What is expected →
Restate verbatim the span of lines below between the line with "JP1 pin 1: 5V -> AGND" and the line with "C9: 1000uF (plus", including those two lines, and only that span.
<<<<
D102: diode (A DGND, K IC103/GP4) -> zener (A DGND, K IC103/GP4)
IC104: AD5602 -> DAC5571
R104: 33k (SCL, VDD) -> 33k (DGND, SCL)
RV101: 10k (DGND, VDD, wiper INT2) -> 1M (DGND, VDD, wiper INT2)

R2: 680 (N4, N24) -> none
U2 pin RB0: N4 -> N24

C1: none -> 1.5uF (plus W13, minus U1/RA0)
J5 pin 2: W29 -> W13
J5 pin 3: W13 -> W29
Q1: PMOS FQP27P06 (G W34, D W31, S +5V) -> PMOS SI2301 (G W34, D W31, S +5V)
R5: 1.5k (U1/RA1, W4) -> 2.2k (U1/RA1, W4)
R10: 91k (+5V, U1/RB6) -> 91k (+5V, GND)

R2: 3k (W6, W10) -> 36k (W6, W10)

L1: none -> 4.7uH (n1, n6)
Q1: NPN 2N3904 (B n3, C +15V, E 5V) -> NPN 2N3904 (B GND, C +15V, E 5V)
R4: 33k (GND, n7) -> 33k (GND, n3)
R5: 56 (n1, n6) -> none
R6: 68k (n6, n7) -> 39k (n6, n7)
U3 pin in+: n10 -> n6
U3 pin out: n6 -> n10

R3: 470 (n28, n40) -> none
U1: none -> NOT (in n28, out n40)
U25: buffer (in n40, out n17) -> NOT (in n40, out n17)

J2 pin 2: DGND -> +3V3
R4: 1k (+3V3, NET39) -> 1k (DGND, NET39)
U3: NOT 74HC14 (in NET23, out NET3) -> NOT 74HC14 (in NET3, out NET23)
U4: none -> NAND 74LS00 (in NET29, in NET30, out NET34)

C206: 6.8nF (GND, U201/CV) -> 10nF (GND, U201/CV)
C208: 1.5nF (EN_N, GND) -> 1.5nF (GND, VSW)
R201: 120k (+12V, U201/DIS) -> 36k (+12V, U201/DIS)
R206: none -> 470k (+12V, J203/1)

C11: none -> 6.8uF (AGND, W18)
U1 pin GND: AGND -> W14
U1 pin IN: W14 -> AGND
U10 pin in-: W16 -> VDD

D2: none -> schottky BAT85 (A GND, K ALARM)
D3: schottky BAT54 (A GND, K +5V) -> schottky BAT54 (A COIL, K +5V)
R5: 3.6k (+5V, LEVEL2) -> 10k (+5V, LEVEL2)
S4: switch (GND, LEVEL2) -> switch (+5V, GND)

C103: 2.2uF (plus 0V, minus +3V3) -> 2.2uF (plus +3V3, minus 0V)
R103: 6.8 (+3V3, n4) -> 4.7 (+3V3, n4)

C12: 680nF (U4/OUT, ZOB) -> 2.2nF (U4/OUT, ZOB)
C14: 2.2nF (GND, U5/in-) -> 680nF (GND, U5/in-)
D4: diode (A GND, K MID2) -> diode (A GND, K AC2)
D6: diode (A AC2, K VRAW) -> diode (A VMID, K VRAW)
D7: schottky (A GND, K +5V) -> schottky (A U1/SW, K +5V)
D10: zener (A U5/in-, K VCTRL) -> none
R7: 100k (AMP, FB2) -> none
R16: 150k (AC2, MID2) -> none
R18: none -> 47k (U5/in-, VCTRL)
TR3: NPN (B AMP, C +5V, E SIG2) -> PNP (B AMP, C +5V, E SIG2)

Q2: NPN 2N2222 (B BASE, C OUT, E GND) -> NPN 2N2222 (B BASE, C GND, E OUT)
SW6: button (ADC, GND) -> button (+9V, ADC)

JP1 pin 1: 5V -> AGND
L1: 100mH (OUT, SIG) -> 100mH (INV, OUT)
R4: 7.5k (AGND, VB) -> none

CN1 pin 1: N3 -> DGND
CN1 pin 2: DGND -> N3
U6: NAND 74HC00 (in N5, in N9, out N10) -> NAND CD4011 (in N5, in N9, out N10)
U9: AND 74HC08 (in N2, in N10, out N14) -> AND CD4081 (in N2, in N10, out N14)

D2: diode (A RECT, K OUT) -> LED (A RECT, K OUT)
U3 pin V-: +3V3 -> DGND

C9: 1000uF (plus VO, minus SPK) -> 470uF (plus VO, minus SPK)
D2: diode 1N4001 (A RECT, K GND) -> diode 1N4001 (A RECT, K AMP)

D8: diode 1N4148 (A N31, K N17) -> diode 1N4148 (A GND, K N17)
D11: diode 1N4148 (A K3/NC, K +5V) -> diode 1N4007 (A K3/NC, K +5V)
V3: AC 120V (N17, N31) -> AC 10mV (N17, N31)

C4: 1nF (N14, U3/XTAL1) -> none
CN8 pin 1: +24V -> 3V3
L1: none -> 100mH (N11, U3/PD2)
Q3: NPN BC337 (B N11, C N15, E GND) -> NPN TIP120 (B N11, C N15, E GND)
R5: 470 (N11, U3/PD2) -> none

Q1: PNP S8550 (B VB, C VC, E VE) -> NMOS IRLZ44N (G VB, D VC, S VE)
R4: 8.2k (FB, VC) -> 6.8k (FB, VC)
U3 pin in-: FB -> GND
>>>>
Expected output →
JP1 pin 1: 5V -> AGND
L1: 100mH (OUT, SIG) -> 100mH (INV, OUT)
R4: 7.5k (AGND, VB) -> none

CN1 pin 1: N3 -> DGND
CN1 pin 2: DGND -> N3
U6: NAND 74HC00 (in N5, in N9, out N10) -> NAND CD4011 (in N5, in N9, out N10)
U9: AND 74HC08 (in N2, in N10, out N14) -> AND CD4081 (in N2, in N10, out N14)

D2: diode (A RECT, K OUT) -> LED (A RECT, K OUT)
U3 pin V-: +3V3 -> DGND

C9: 1000uF (plus VO, minus SPK) -> 470uF (plus VO, minus SPK)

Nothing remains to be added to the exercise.